» **Exercise**: Only the lines below between the ones containing "pink circle: (581, 441) -> (556, 592), moved" and "red rectangle: (194, 676)", inclusive, are to be reproduced, each exactly as it stands.

» **Supplied material**:
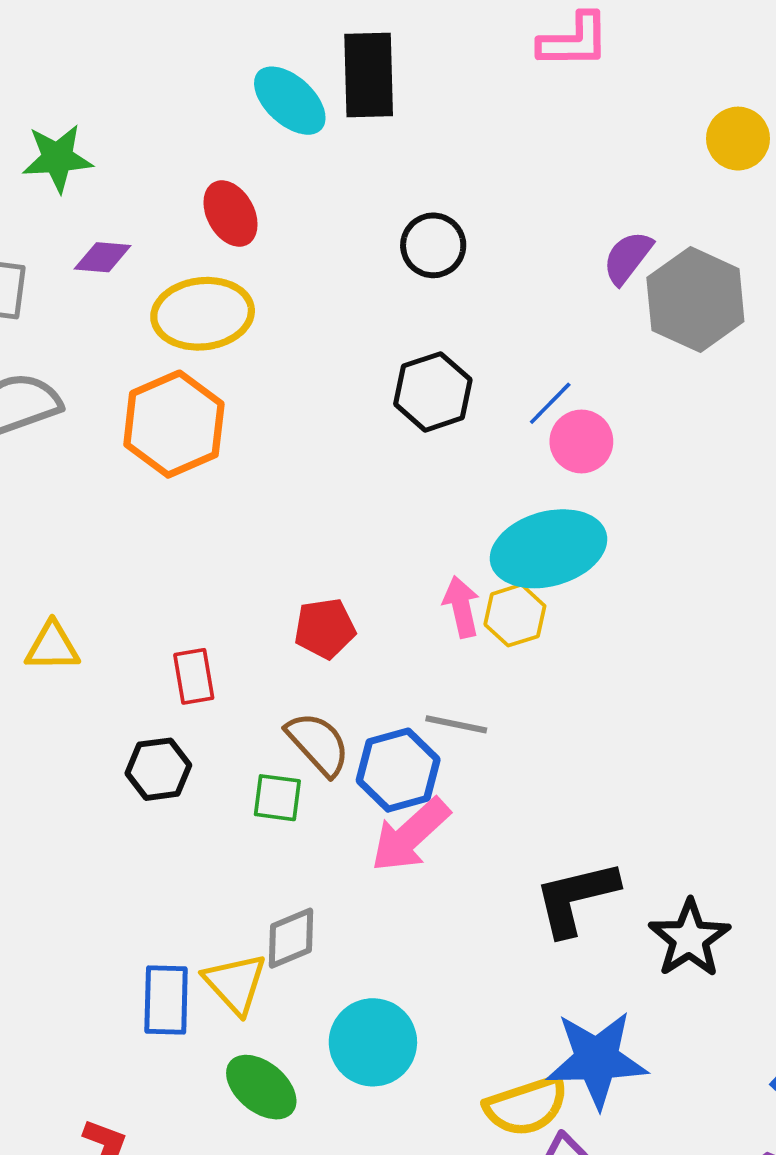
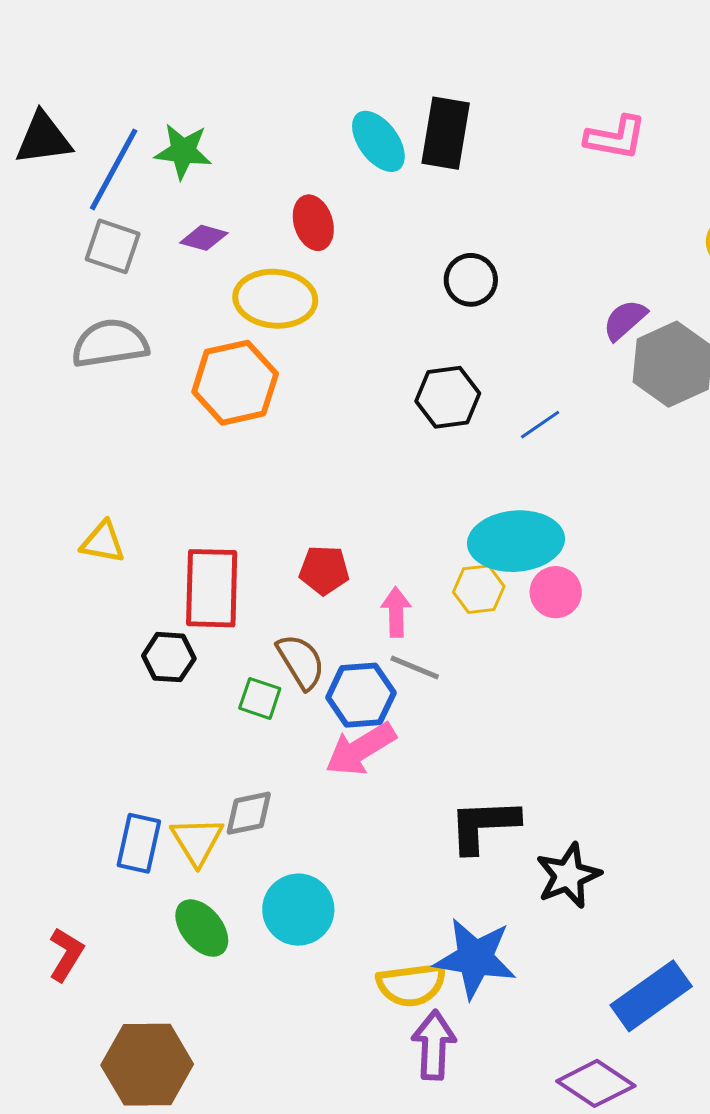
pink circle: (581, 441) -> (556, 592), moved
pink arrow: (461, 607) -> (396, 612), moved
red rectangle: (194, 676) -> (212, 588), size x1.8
* * *
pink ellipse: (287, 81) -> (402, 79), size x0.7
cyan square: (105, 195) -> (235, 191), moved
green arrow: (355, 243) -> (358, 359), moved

» **Answer box**:
pink circle: (581, 441) -> (556, 592), moved
pink arrow: (461, 607) -> (396, 612), moved
red rectangle: (194, 676) -> (212, 588), size x1.8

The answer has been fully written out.